◆ **What is needed**: Pictures aside, repeat the whole listing word for word.

◆ **Records**:

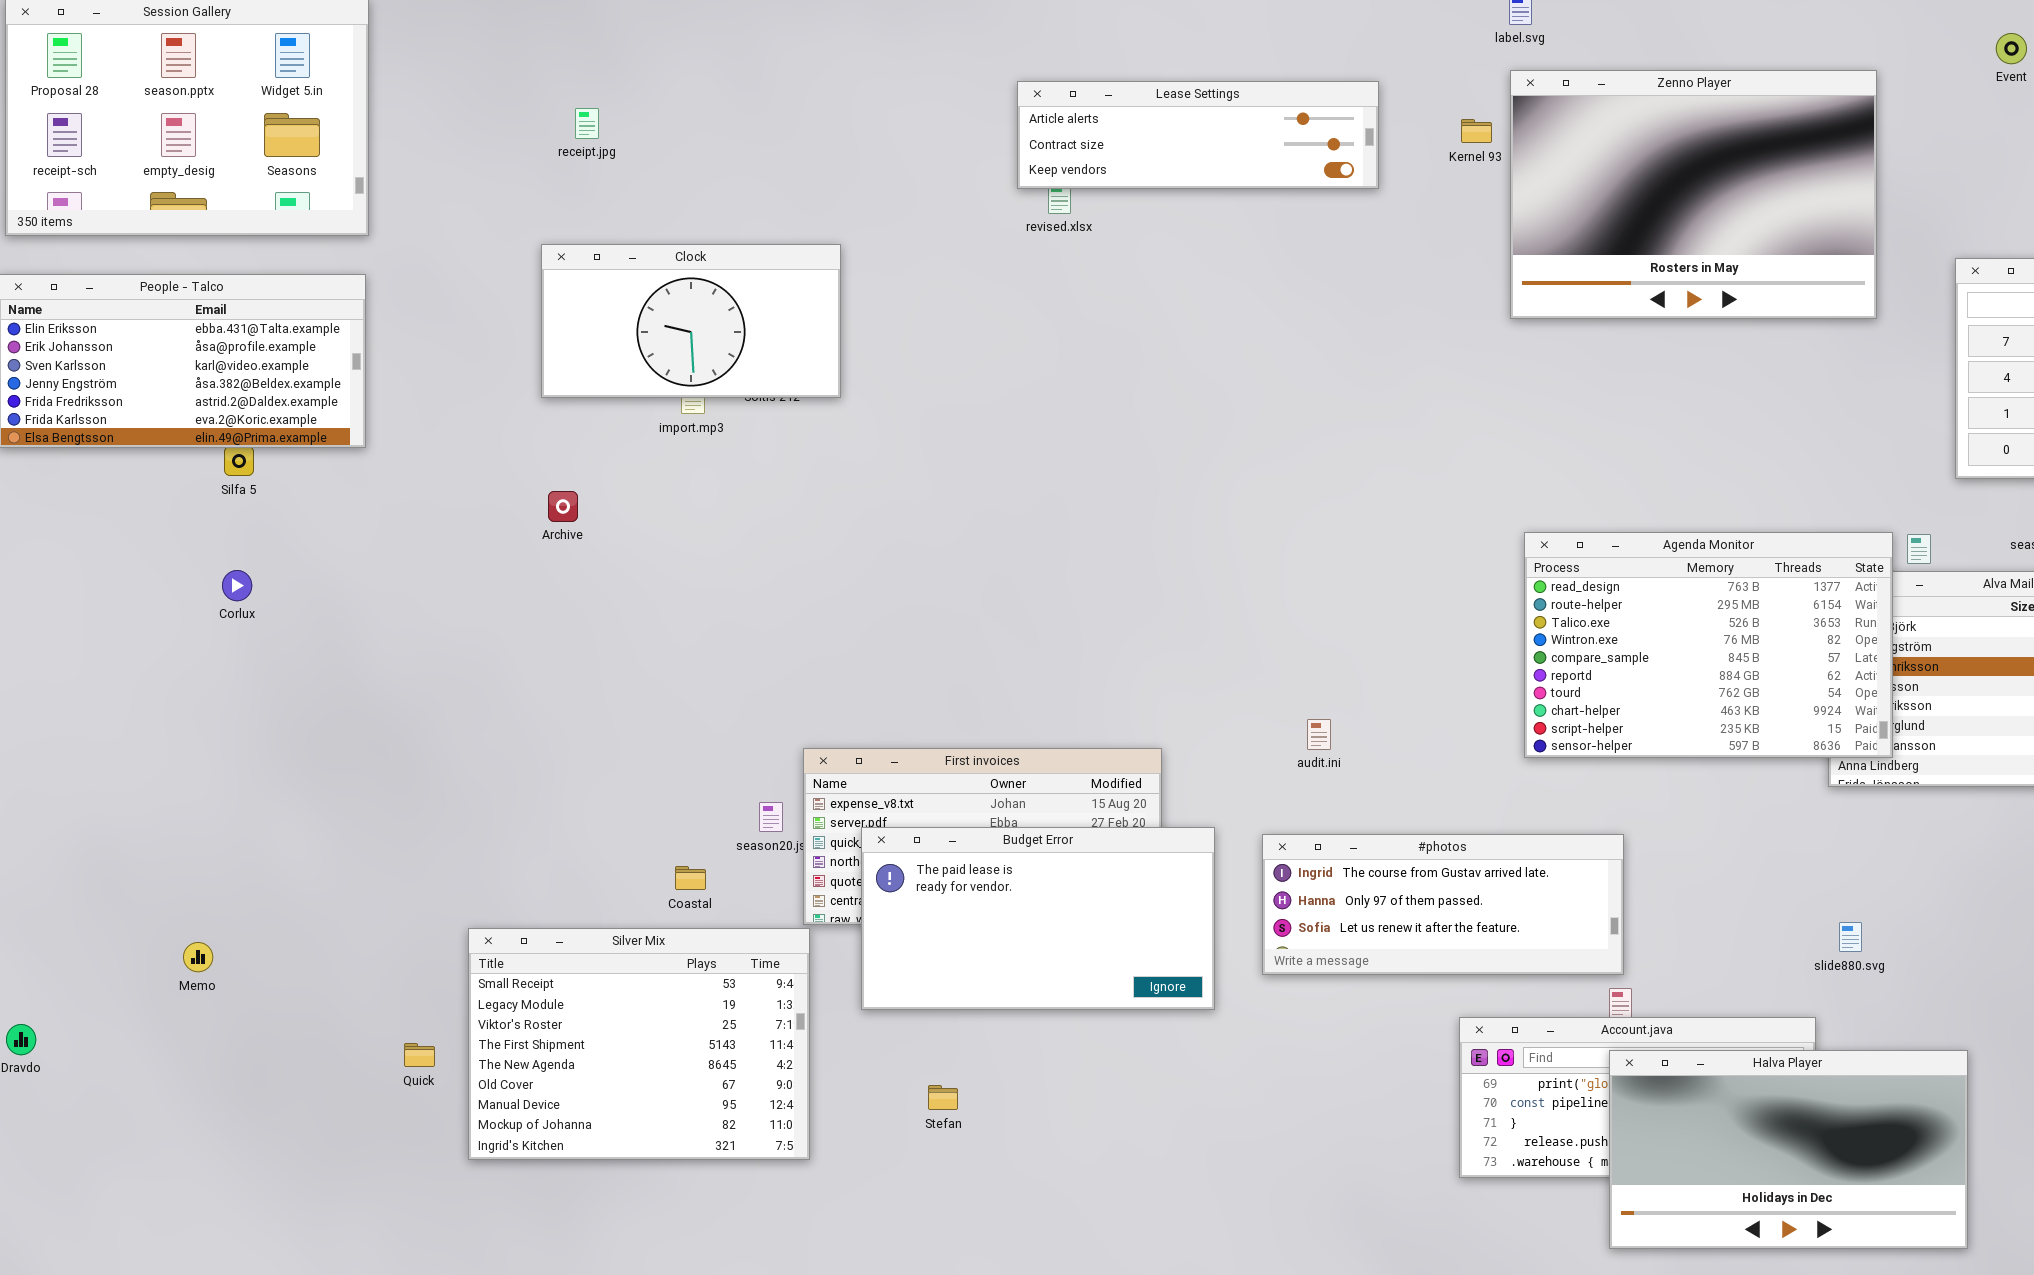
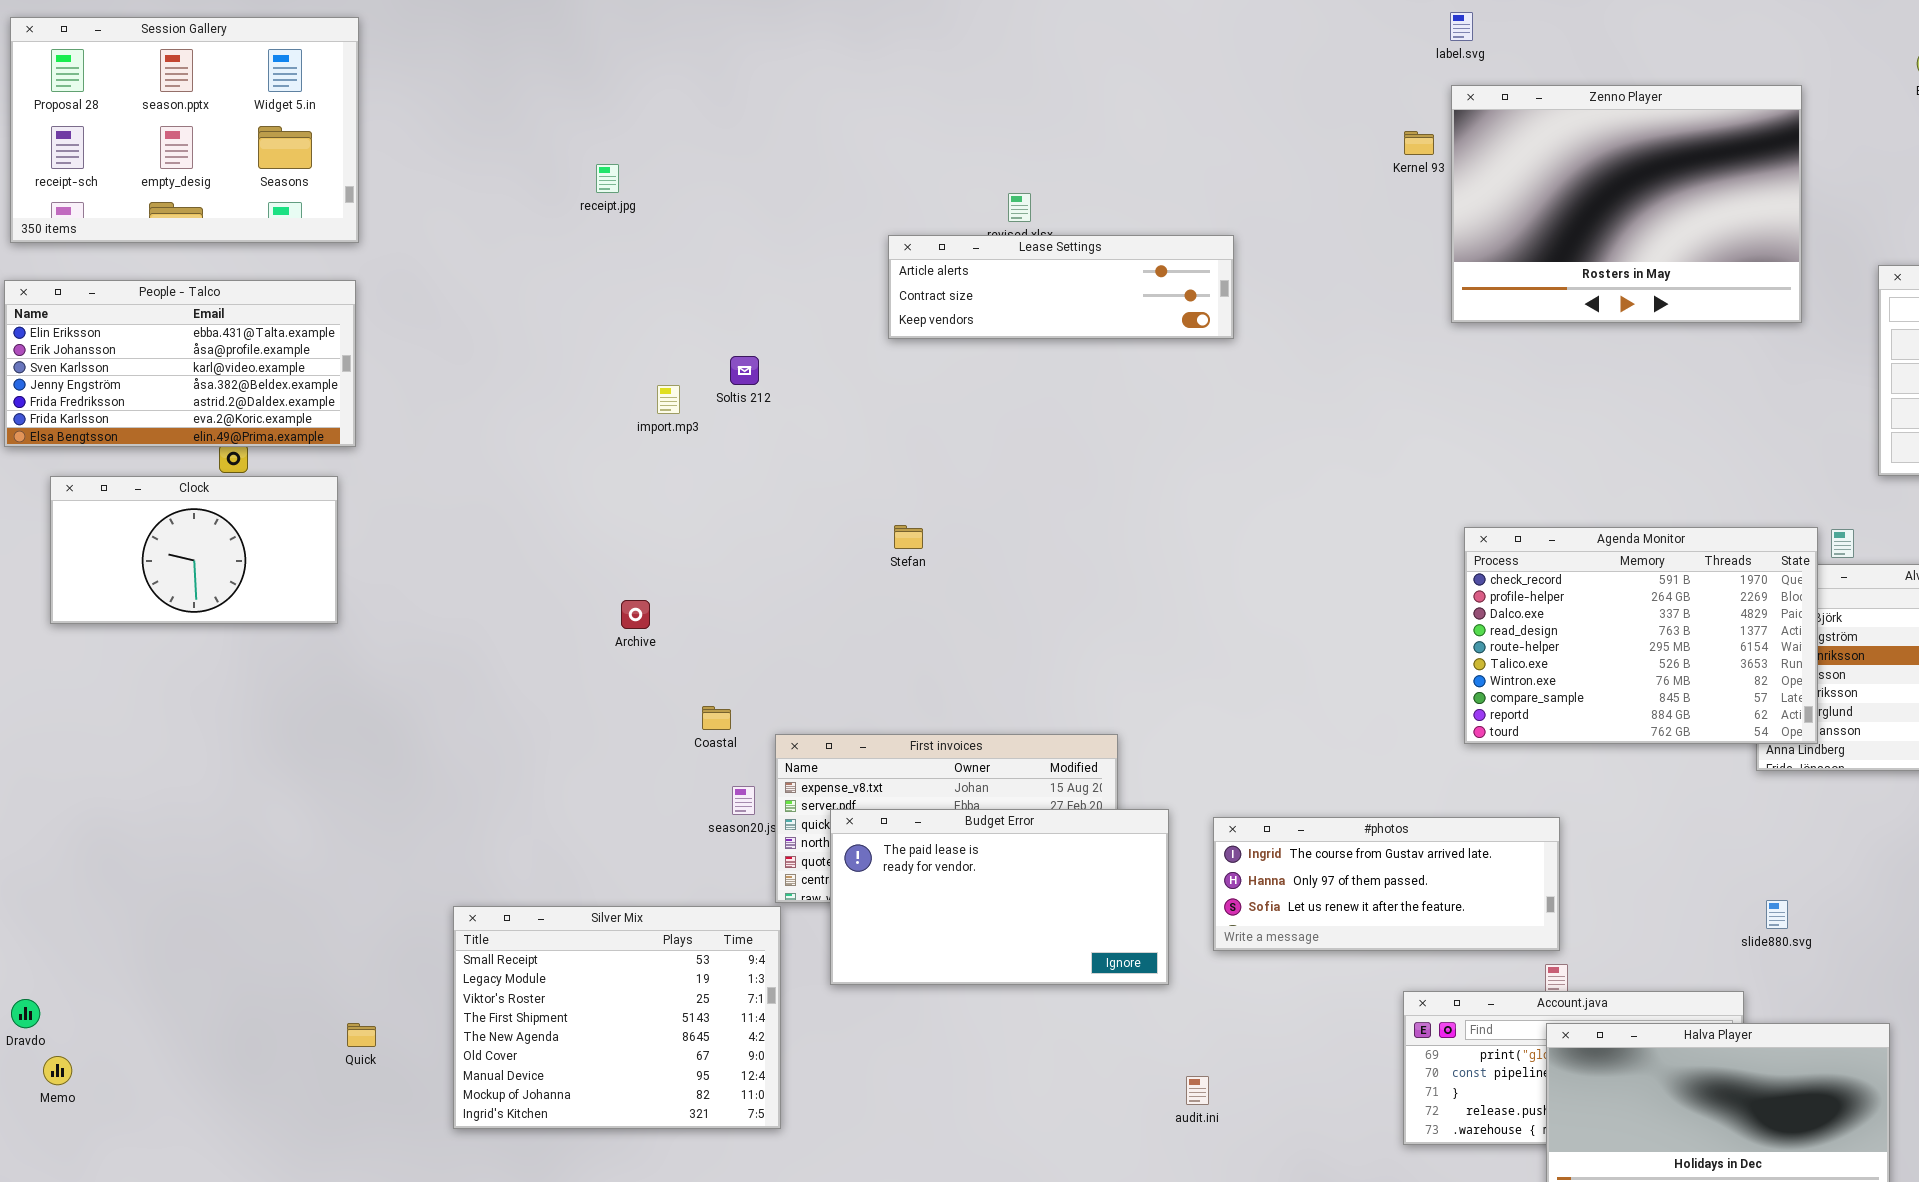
Lease Settings: [1017,81,1379,189] -> [888,235,1234,339], moved
receipt.jpg: [575,108,599,139] -> [596,164,619,193], moved
Clock: [541,244,841,398] -> [50,476,338,624], moved
Archive: [548,491,578,522] -> [621,600,650,629], moved
Agenda Monitor: [1524,532,1893,758] -> [1464,527,1818,744], scrolled up 3 rows
audit.ini: [1307,719,1331,750] -> [1186,1076,1209,1105], moved
Coastal: [675,866,706,890] -> [702,706,731,730], moved
Memo: [183,942,213,972] -> [43,1056,72,1085], moved
Quick: [404,1043,435,1067] -> [347,1023,376,1047], moved
Stefan: [928,1085,958,1110] -> [894,525,923,549], moved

◆ **Answer space**:
Lease Settings: [1017,81,1379,189] -> [888,235,1234,339], moved
receipt.jpg: [575,108,599,139] -> [596,164,619,193], moved
Clock: [541,244,841,398] -> [50,476,338,624], moved
Archive: [548,491,578,522] -> [621,600,650,629], moved
Agenda Monitor: [1524,532,1893,758] -> [1464,527,1818,744], scrolled up 3 rows
audit.ini: [1307,719,1331,750] -> [1186,1076,1209,1105], moved
Coastal: [675,866,706,890] -> [702,706,731,730], moved
Memo: [183,942,213,972] -> [43,1056,72,1085], moved
Quick: [404,1043,435,1067] -> [347,1023,376,1047], moved
Stefan: [928,1085,958,1110] -> [894,525,923,549], moved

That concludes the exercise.